*GIVEN DATA*:
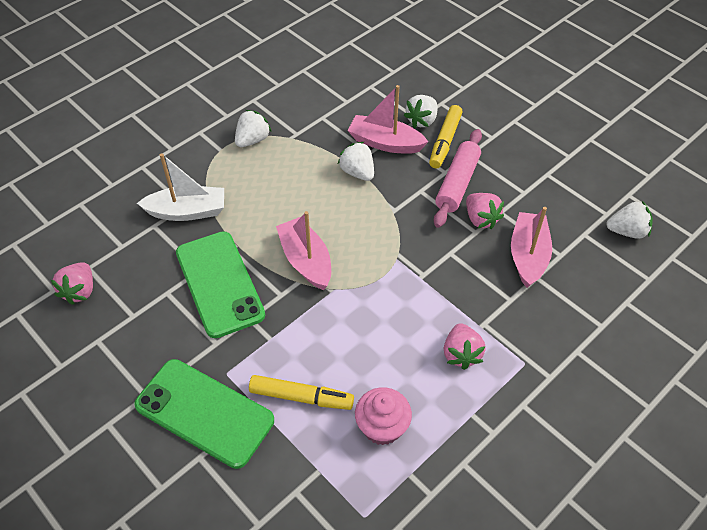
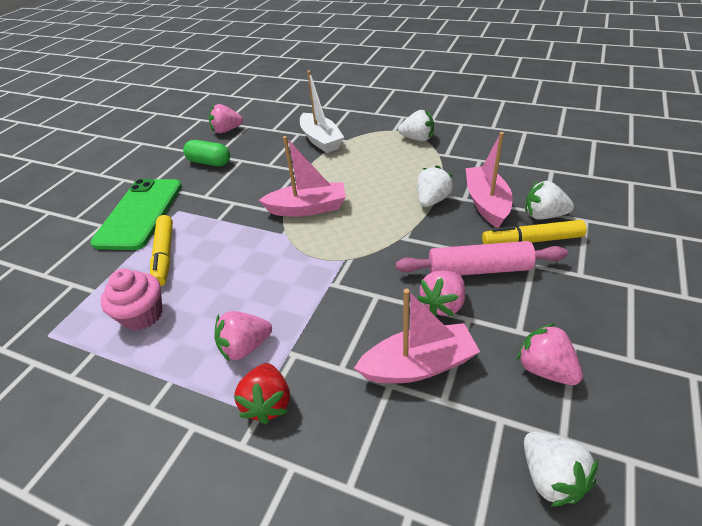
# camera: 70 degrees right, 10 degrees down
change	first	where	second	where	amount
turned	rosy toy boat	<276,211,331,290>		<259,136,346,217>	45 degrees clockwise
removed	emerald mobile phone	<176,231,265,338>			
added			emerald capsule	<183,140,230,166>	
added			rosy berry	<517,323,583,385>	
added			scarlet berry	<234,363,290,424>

*WHAT YOU WILL DO*: I'd like the data above duplicated exactly, with no pictures included.

*EXERCISE SOLUTION*:
# camera: 70 degrees right, 10 degrees down
change	first	where	second	where	amount
turned	rosy toy boat	<276,211,331,290>		<259,136,346,217>	45 degrees clockwise
removed	emerald mobile phone	<176,231,265,338>			
added			emerald capsule	<183,140,230,166>	
added			rosy berry	<517,323,583,385>	
added			scarlet berry	<234,363,290,424>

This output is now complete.